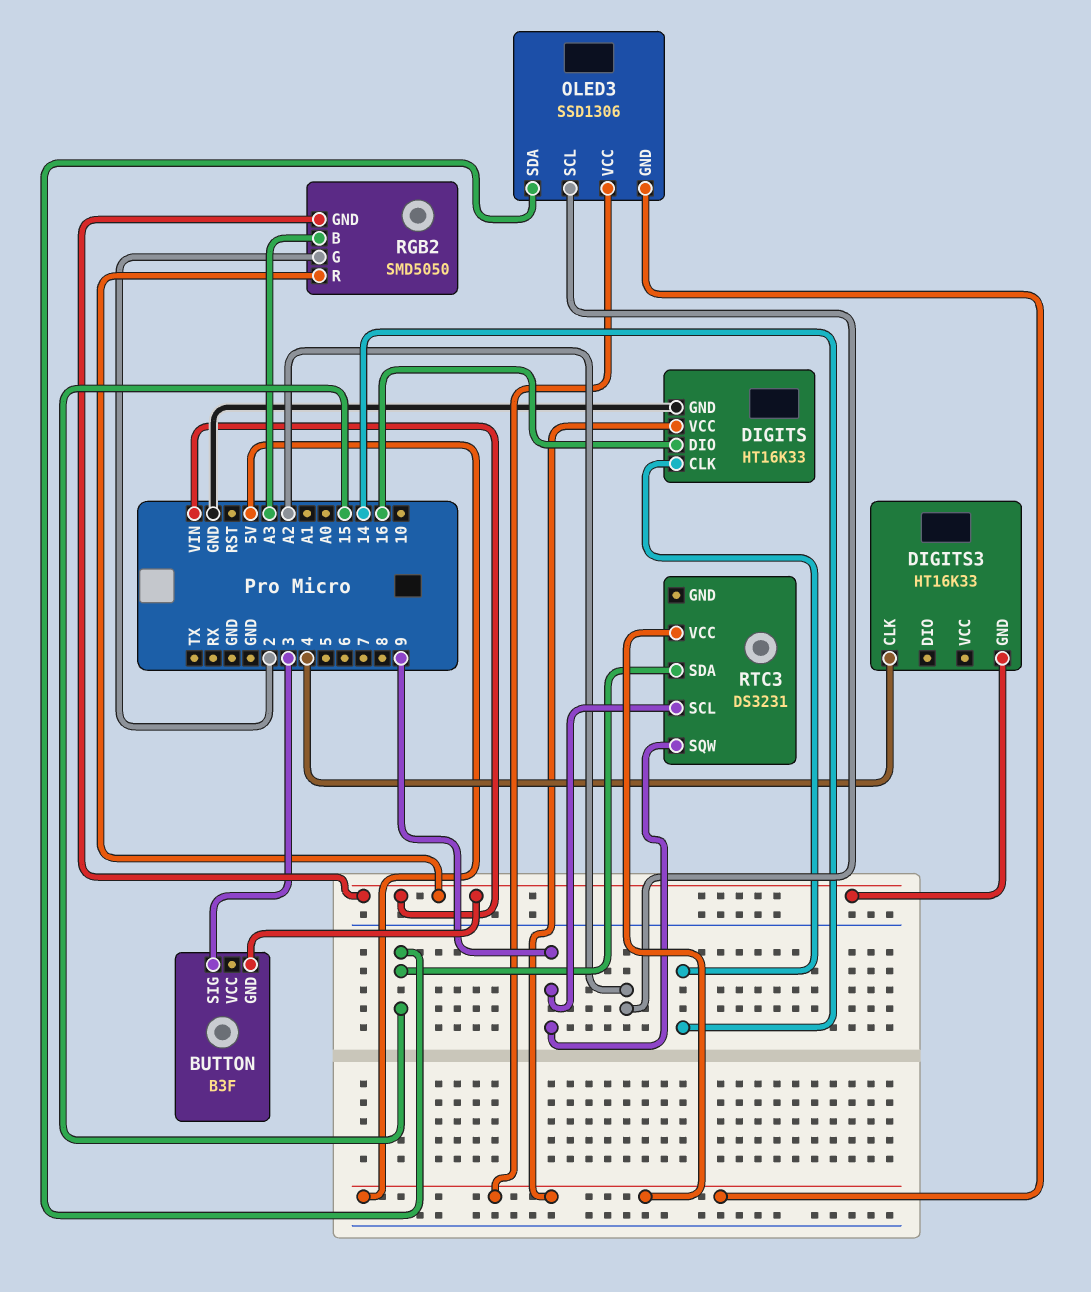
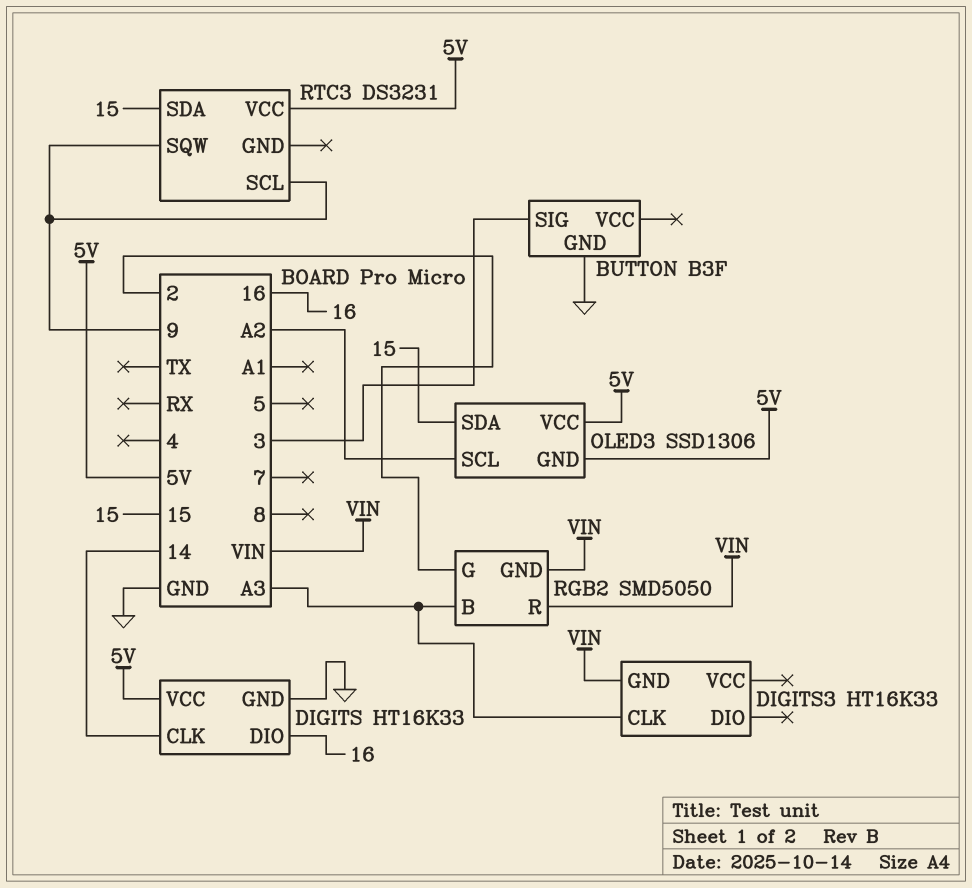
BUTTON pin GND: VIN -> GND
DIGITS3 pin CLK: 4 -> A3

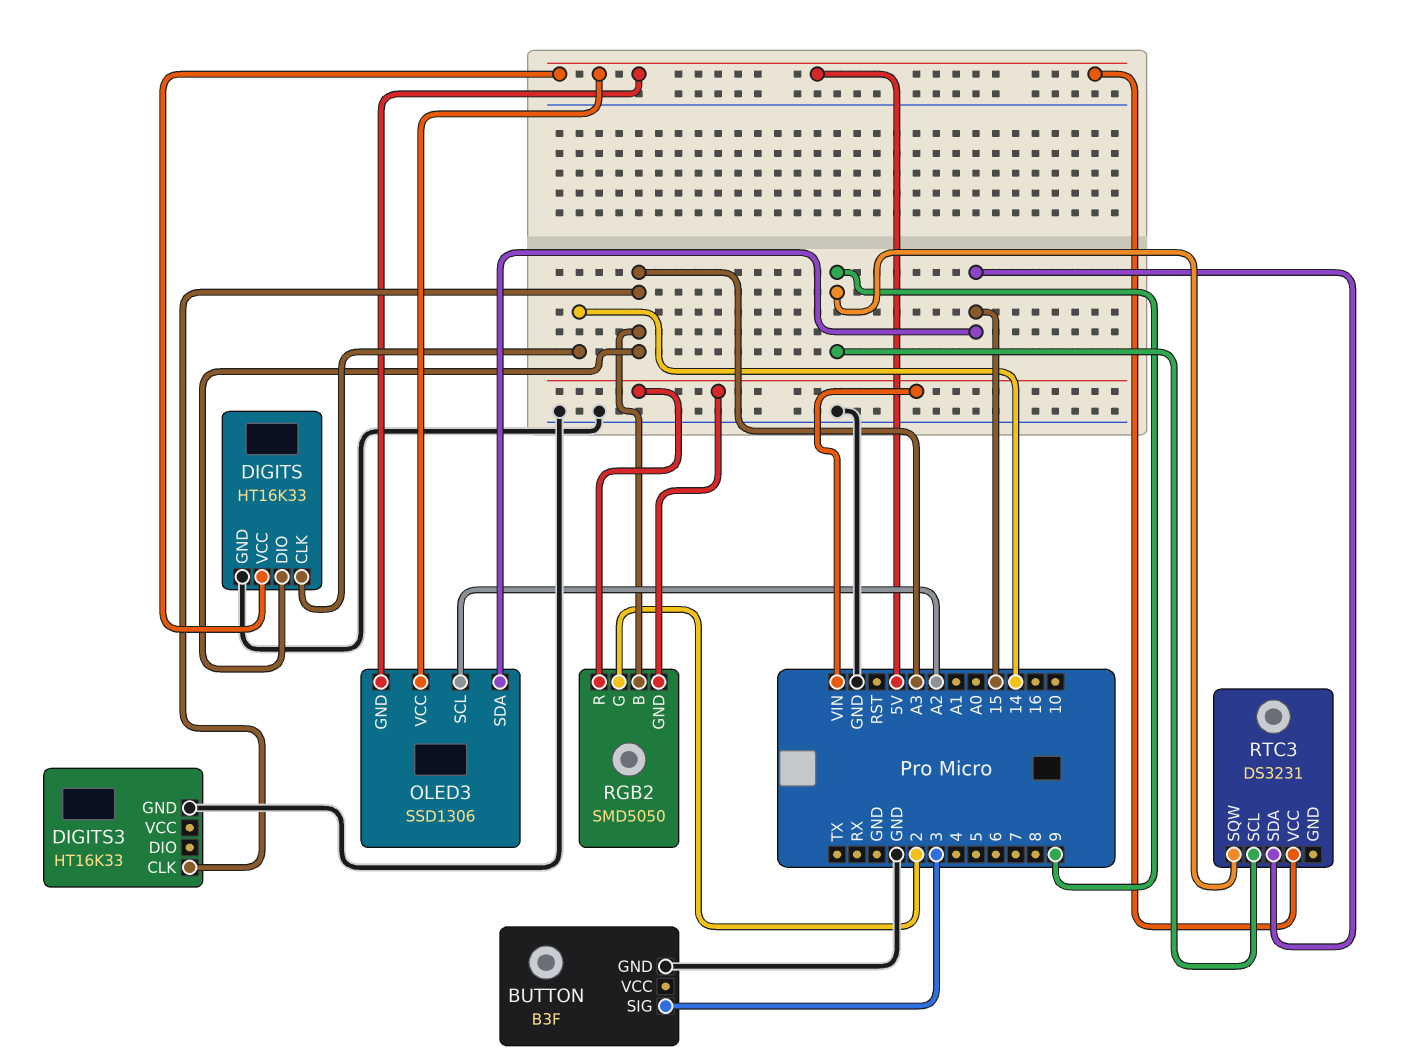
DIGITS pin DIO: 16 -> A3
DIGITS3 pin GND: VIN -> GND

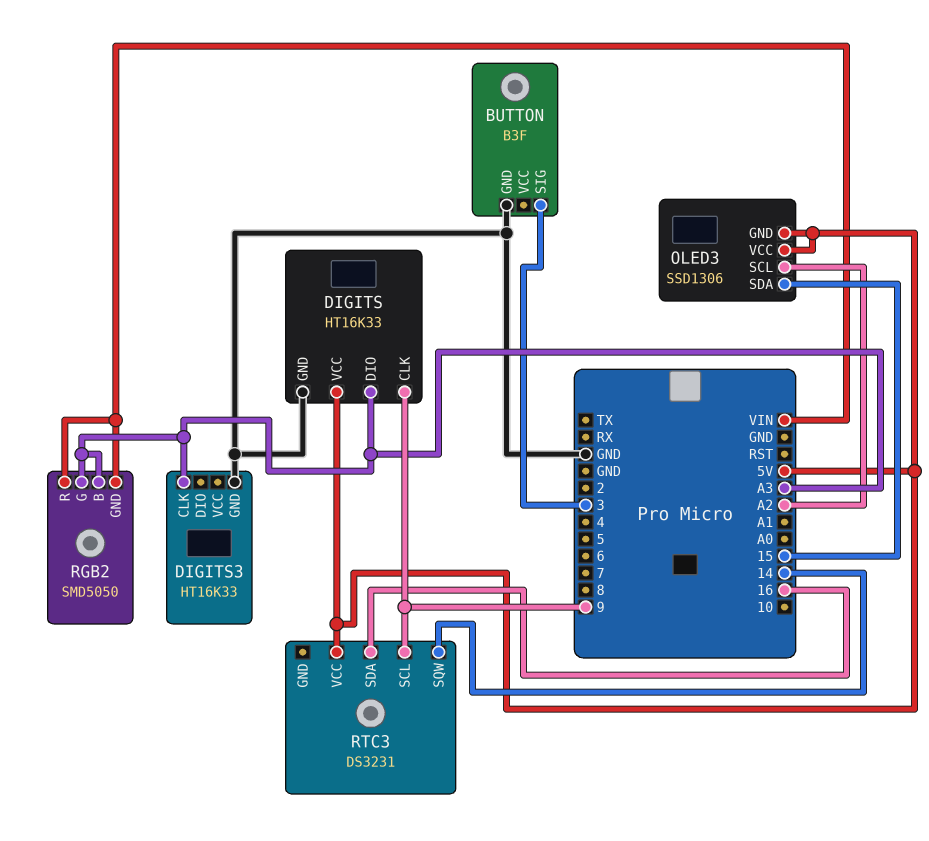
DIGITS pin CLK: 14 -> 9
RGB2 pin G: 2 -> A3
RTC3 pin SDA: 15 -> 16
RTC3 pin SQW: 9 -> 14

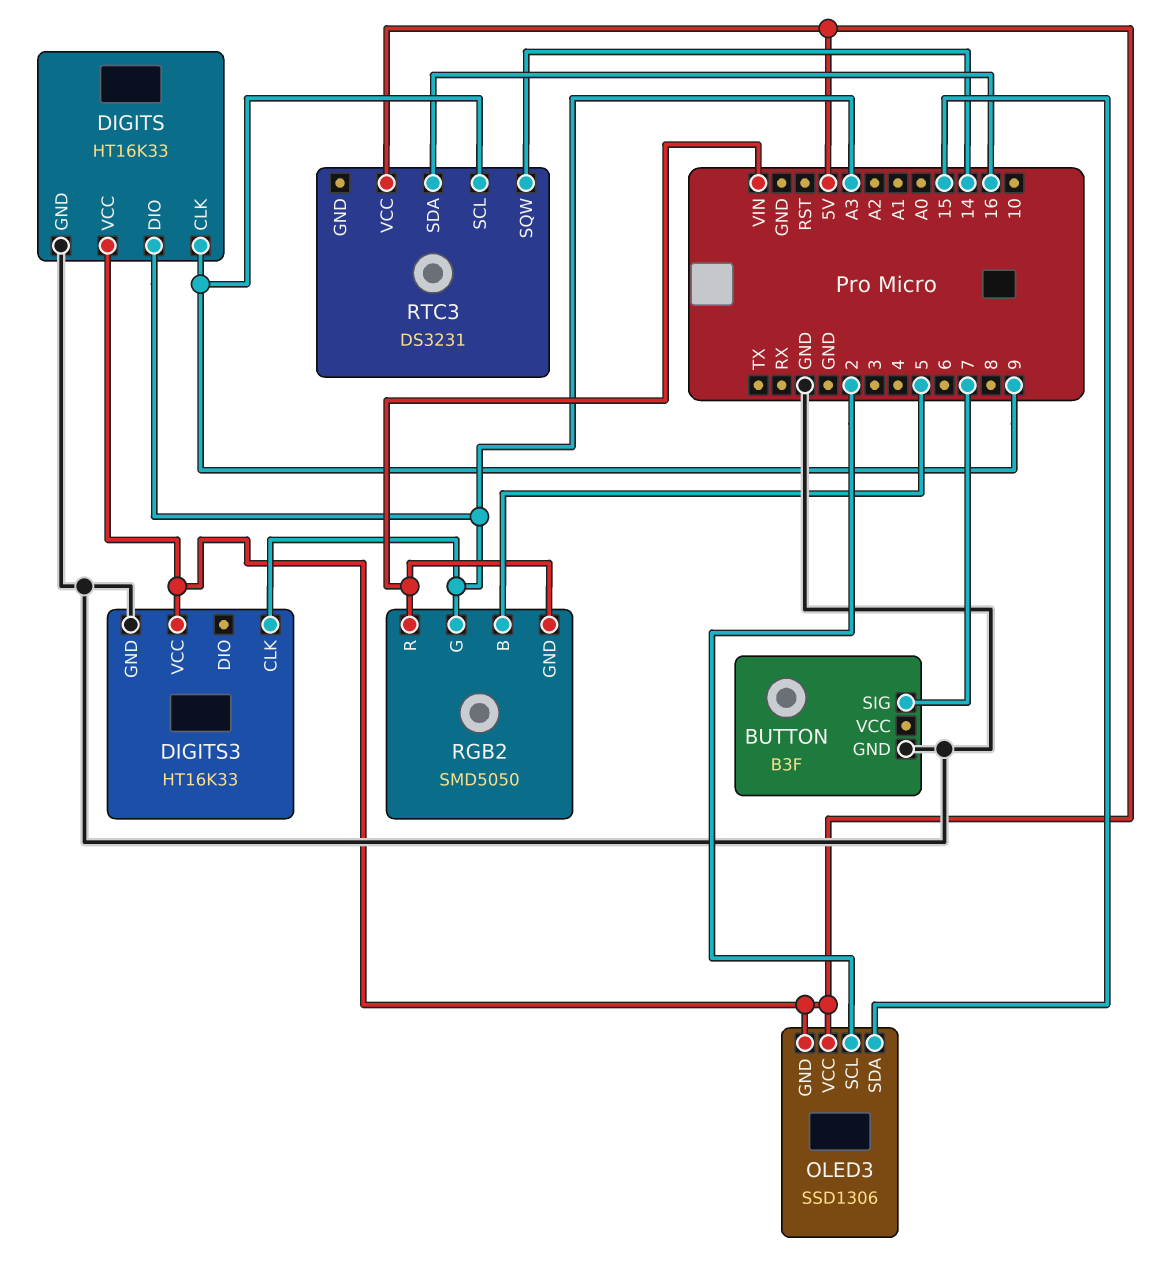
BUTTON pin SIG: 3 -> 7
DIGITS3 pin VCC: none -> 5V
OLED3 pin SCL: A2 -> 2
RGB2 pin B: A3 -> 5

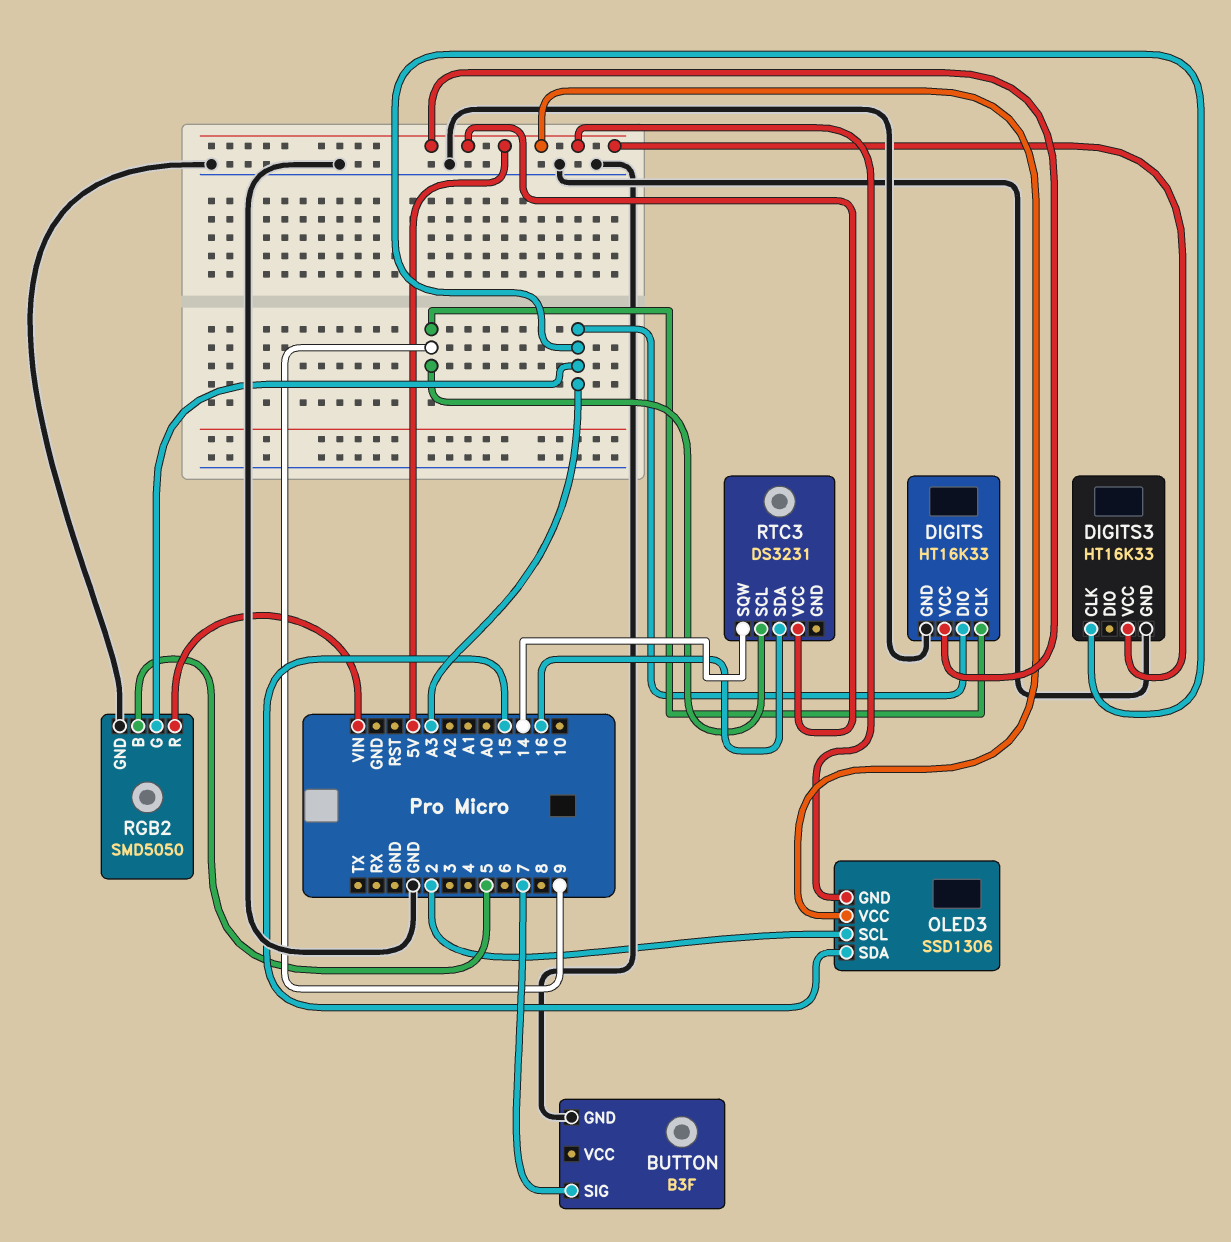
RGB2 pin GND: VIN -> GND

• TASK
Restate each entry word for word, please, but drop any images it holds.

• RESULT FOR THIS TASK
BUTTON pin GND: VIN -> GND
DIGITS3 pin CLK: 4 -> A3

DIGITS pin DIO: 16 -> A3
DIGITS3 pin GND: VIN -> GND

DIGITS pin CLK: 14 -> 9
RGB2 pin G: 2 -> A3
RTC3 pin SDA: 15 -> 16
RTC3 pin SQW: 9 -> 14

BUTTON pin SIG: 3 -> 7
DIGITS3 pin VCC: none -> 5V
OLED3 pin SCL: A2 -> 2
RGB2 pin B: A3 -> 5

RGB2 pin GND: VIN -> GND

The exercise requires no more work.